EXERCISE REQUIREMENTS.
Give the records again, word for word.

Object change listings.
- Opening Delimiter -

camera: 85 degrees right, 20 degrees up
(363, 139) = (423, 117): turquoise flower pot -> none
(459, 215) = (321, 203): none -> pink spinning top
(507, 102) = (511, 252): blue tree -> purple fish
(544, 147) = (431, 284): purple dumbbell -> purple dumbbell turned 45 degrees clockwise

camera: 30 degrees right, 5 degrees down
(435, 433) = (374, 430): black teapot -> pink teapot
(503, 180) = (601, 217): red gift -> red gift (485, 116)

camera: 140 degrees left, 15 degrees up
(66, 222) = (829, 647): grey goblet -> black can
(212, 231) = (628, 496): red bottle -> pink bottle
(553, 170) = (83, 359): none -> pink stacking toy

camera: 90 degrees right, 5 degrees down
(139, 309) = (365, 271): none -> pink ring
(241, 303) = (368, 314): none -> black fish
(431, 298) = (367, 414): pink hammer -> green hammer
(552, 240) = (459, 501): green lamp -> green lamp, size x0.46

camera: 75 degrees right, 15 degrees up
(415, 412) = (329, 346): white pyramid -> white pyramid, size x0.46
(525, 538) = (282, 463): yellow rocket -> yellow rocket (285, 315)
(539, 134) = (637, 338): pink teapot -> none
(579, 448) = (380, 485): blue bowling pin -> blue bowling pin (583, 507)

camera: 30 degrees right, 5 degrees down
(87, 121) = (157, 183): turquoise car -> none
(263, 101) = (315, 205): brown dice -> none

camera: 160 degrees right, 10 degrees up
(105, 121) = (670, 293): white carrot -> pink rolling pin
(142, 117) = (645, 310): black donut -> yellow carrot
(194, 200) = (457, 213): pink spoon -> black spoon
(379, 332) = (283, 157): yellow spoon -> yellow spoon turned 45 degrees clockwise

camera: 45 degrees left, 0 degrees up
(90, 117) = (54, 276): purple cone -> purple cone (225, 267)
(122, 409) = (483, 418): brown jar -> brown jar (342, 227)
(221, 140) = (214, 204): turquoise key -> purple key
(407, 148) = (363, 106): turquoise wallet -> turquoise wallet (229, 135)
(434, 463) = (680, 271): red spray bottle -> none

- Closing Delimiter -

ANSWER SPACE.
camera: 85 degrees right, 20 degrees up
(363, 139) = (423, 117): turquoise flower pot -> none
(459, 215) = (321, 203): none -> pink spinning top
(507, 102) = (511, 252): blue tree -> purple fish
(544, 147) = (431, 284): purple dumbbell -> purple dumbbell turned 45 degrees clockwise

camera: 30 degrees right, 5 degrees down
(435, 433) = (374, 430): black teapot -> pink teapot
(503, 180) = (601, 217): red gift -> red gift (485, 116)

camera: 140 degrees left, 15 degrees up
(66, 222) = (829, 647): grey goblet -> black can
(212, 231) = (628, 496): red bottle -> pink bottle
(553, 170) = (83, 359): none -> pink stacking toy

camera: 90 degrees right, 5 degrees down
(139, 309) = (365, 271): none -> pink ring
(241, 303) = (368, 314): none -> black fish
(431, 298) = (367, 414): pink hammer -> green hammer
(552, 240) = (459, 501): green lamp -> green lamp, size x0.46

camera: 75 degrees right, 15 degrees up
(415, 412) = (329, 346): white pyramid -> white pyramid, size x0.46
(525, 538) = (282, 463): yellow rocket -> yellow rocket (285, 315)
(539, 134) = (637, 338): pink teapot -> none
(579, 448) = (380, 485): blue bowling pin -> blue bowling pin (583, 507)

camera: 30 degrees right, 5 degrees down
(87, 121) = (157, 183): turquoise car -> none
(263, 101) = (315, 205): brown dice -> none

camera: 160 degrees right, 10 degrees up
(105, 121) = (670, 293): white carrot -> pink rolling pin
(142, 117) = (645, 310): black donut -> yellow carrot
(194, 200) = (457, 213): pink spoon -> black spoon
(379, 332) = (283, 157): yellow spoon -> yellow spoon turned 45 degrees clockwise

camera: 45 degrees left, 0 degrees up
(90, 117) = (54, 276): purple cone -> purple cone (225, 267)
(122, 409) = (483, 418): brown jar -> brown jar (342, 227)
(221, 140) = (214, 204): turquoise key -> purple key
(407, 148) = (363, 106): turquoise wallet -> turquoise wallet (229, 135)
(434, 463) = (680, 271): red spray bottle -> none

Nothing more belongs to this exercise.